Copy exactly the lines of the records below, and only those lines, beginning with the line that contains "D1: none -> zener 12V (A 3V3, K GND)" and ending with the line that contains "D5: diode BAV21".

** Opening Provided data block **

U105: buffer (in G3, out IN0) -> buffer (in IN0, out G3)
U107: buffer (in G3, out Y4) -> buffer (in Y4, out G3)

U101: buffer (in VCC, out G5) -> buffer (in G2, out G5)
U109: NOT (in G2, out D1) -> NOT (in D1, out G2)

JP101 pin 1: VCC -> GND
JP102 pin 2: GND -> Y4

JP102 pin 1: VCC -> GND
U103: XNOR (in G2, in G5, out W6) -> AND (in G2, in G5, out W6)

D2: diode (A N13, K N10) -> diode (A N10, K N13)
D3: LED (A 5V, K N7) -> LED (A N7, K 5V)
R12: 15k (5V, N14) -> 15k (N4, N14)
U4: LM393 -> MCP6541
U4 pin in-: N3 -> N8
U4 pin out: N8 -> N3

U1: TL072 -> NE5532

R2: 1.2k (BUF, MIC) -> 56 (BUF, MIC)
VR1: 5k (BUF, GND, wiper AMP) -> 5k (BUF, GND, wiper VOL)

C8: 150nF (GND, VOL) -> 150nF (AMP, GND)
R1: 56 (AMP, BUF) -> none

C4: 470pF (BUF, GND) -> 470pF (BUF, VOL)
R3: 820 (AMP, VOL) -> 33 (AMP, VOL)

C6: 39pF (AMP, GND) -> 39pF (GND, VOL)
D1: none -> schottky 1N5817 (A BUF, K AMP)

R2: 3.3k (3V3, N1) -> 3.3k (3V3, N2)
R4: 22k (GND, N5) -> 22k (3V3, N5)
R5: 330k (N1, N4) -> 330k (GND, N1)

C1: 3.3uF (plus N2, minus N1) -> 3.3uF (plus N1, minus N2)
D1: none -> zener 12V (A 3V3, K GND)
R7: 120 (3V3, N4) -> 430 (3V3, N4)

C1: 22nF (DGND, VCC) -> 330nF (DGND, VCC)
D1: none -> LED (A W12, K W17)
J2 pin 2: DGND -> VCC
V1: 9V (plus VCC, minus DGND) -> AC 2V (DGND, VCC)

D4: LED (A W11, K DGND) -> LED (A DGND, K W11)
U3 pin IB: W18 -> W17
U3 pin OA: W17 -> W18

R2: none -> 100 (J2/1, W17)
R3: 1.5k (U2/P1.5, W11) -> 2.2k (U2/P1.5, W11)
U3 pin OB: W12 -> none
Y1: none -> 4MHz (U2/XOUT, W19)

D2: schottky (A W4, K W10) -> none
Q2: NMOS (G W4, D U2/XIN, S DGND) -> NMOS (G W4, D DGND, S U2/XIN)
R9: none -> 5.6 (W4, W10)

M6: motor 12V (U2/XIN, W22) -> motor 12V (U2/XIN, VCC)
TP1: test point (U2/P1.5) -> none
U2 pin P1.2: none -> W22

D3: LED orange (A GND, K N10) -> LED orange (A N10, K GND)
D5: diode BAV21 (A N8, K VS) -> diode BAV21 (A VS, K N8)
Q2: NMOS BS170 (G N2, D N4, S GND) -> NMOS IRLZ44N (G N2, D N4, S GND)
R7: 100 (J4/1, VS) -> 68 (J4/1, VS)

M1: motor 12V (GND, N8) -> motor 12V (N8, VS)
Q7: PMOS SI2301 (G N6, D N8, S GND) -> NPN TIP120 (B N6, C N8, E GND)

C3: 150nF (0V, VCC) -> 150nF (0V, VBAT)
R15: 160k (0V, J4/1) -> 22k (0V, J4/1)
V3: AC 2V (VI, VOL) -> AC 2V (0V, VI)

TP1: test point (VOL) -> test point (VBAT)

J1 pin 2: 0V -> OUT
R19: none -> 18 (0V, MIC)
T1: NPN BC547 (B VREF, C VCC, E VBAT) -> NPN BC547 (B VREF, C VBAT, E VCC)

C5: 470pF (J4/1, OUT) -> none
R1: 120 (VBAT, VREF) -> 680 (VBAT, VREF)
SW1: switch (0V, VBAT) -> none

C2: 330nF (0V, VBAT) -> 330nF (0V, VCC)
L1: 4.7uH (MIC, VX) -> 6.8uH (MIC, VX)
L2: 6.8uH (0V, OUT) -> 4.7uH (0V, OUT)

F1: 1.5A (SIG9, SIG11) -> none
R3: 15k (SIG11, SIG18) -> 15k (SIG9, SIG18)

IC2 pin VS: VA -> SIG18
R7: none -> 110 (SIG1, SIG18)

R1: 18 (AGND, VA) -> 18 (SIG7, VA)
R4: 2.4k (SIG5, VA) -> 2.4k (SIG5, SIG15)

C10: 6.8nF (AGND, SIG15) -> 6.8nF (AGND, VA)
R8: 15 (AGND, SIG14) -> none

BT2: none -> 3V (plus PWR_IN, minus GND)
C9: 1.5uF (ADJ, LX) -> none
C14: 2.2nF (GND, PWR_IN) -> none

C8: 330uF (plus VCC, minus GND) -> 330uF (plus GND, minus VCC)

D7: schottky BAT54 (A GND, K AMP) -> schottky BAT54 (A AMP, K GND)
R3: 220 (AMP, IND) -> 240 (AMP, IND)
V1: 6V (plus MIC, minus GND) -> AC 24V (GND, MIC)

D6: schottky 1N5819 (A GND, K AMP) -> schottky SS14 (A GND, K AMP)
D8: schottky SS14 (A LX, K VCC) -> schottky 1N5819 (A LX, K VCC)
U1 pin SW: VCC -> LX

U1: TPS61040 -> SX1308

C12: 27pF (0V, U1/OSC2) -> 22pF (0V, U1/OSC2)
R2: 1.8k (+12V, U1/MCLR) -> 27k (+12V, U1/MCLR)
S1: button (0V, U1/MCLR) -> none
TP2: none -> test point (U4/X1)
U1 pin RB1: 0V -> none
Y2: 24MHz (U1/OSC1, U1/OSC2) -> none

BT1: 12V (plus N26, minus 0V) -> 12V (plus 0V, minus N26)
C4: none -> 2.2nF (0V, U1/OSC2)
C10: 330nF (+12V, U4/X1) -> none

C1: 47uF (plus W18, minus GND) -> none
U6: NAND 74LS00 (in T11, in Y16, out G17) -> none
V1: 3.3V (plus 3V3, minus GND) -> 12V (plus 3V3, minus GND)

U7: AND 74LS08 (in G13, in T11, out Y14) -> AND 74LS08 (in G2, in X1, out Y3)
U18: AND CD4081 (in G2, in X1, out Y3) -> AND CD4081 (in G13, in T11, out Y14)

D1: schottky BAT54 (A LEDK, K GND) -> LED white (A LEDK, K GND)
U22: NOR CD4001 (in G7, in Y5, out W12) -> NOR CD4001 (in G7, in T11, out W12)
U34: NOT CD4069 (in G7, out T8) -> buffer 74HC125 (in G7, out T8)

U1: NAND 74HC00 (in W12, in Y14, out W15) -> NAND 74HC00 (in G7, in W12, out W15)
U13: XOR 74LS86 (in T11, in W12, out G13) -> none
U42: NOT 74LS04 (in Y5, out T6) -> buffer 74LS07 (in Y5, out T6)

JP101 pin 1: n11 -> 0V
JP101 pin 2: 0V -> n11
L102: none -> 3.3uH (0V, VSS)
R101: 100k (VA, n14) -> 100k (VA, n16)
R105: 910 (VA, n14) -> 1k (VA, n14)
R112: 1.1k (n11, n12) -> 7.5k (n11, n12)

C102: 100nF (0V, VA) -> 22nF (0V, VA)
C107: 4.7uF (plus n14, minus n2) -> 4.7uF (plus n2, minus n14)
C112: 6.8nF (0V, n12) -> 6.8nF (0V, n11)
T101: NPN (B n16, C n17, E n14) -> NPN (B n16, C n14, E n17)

** Closing Provided data block **

Exercise solution ::
D1: none -> zener 12V (A 3V3, K GND)
R7: 120 (3V3, N4) -> 430 (3V3, N4)

C1: 22nF (DGND, VCC) -> 330nF (DGND, VCC)
D1: none -> LED (A W12, K W17)
J2 pin 2: DGND -> VCC
V1: 9V (plus VCC, minus DGND) -> AC 2V (DGND, VCC)

D4: LED (A W11, K DGND) -> LED (A DGND, K W11)
U3 pin IB: W18 -> W17
U3 pin OA: W17 -> W18

R2: none -> 100 (J2/1, W17)
R3: 1.5k (U2/P1.5, W11) -> 2.2k (U2/P1.5, W11)
U3 pin OB: W12 -> none
Y1: none -> 4MHz (U2/XOUT, W19)

D2: schottky (A W4, K W10) -> none
Q2: NMOS (G W4, D U2/XIN, S DGND) -> NMOS (G W4, D DGND, S U2/XIN)
R9: none -> 5.6 (W4, W10)

M6: motor 12V (U2/XIN, W22) -> motor 12V (U2/XIN, VCC)
TP1: test point (U2/P1.5) -> none
U2 pin P1.2: none -> W22

D3: LED orange (A GND, K N10) -> LED orange (A N10, K GND)
D5: diode BAV21 (A N8, K VS) -> diode BAV21 (A VS, K N8)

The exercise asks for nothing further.